EXERCISE MATERIAL
+ + +

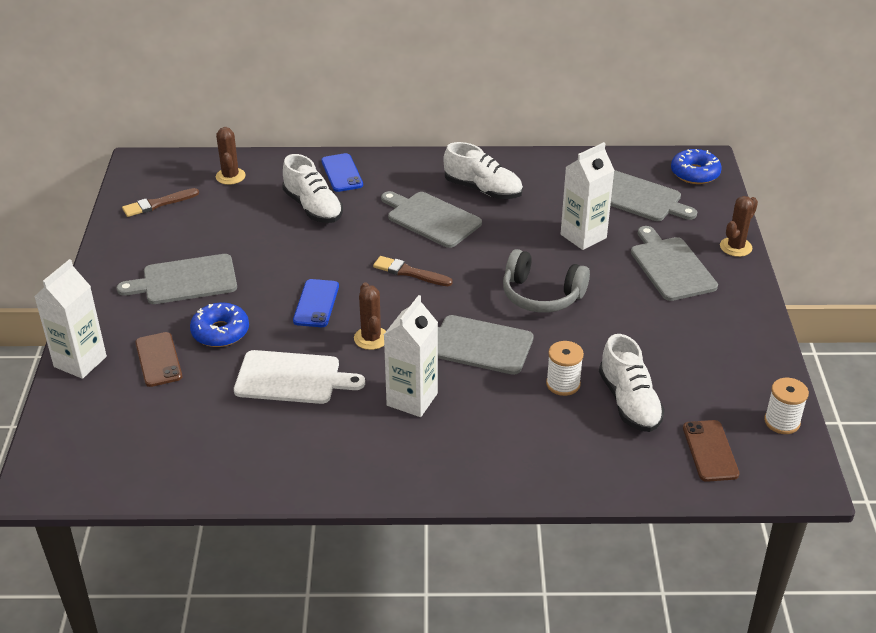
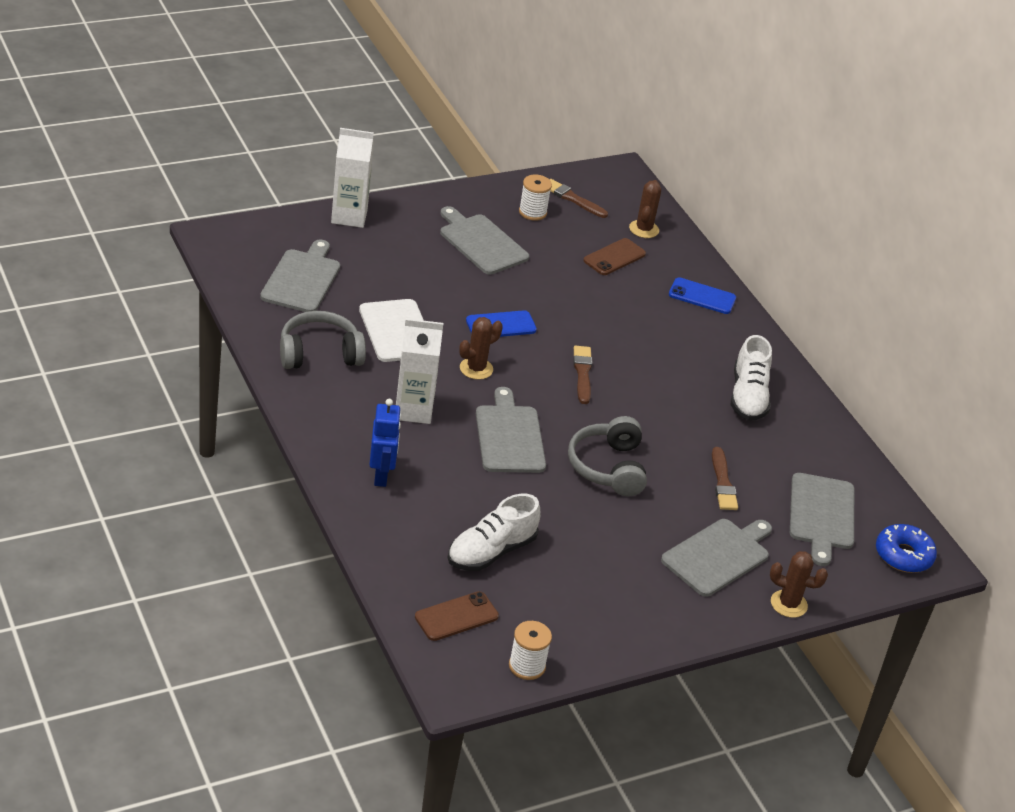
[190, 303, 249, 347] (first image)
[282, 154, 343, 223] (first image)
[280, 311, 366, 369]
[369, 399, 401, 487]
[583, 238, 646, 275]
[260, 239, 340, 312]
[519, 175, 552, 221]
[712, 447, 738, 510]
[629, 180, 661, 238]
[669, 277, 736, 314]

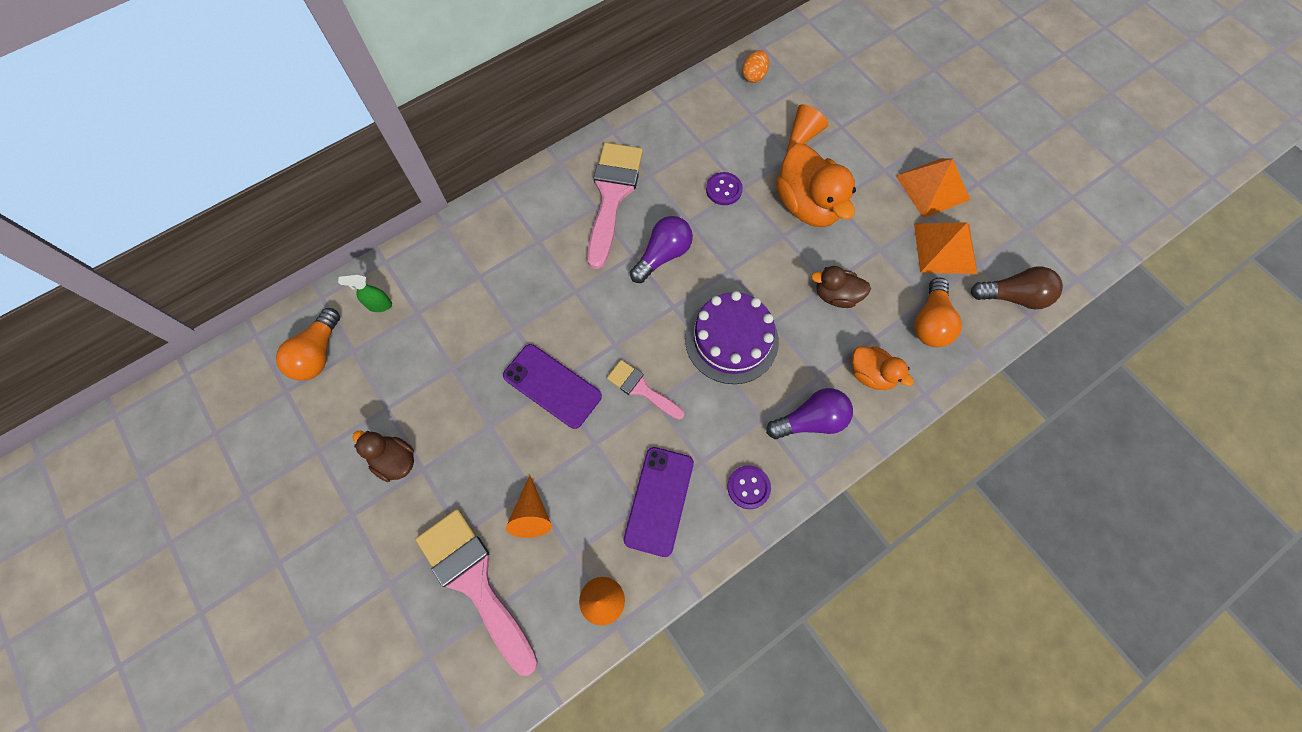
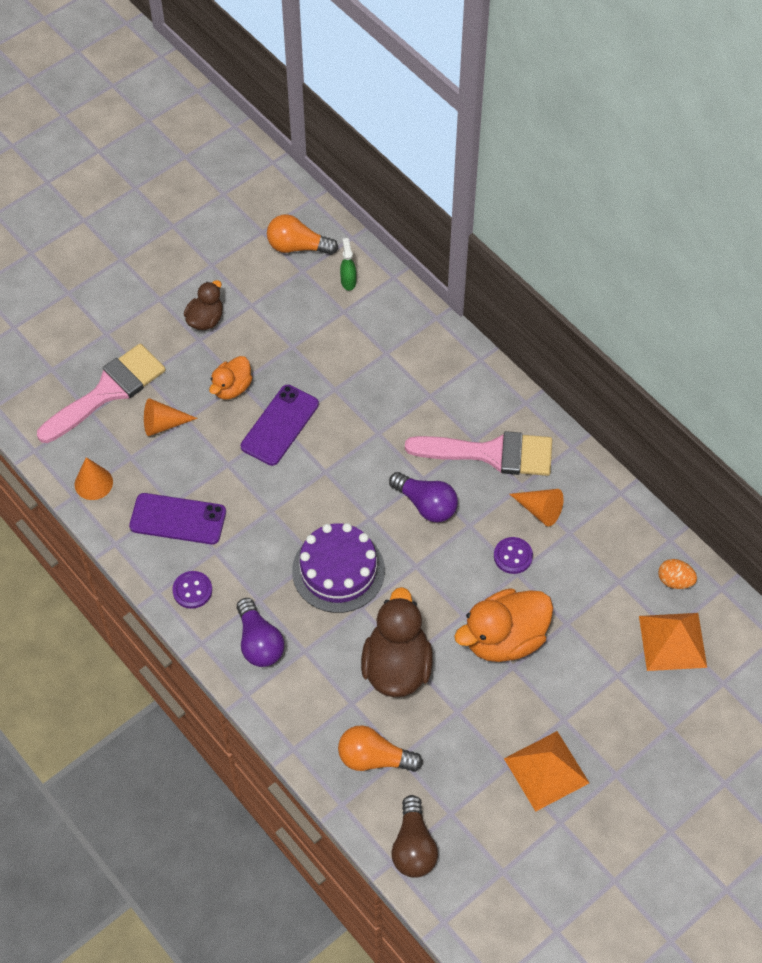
[607, 360, 684, 420] (first image)
[510, 489, 563, 526]
[209, 356, 252, 399]
[639, 613, 707, 671]
[361, 587, 433, 697]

+ + +

INSTRUCTIONS FOR THE TASK
Pictures are not part of the copy. Extract exactly the lines from the line containing "[282, 154, 343, 223] (first image)" through the final line of the entries above, both included.

YOUR SOLUTION
[282, 154, 343, 223] (first image)
[280, 311, 366, 369]
[369, 399, 401, 487]
[583, 238, 646, 275]
[260, 239, 340, 312]
[519, 175, 552, 221]
[712, 447, 738, 510]
[629, 180, 661, 238]
[669, 277, 736, 314]

[607, 360, 684, 420] (first image)
[510, 489, 563, 526]
[209, 356, 252, 399]
[639, 613, 707, 671]
[361, 587, 433, 697]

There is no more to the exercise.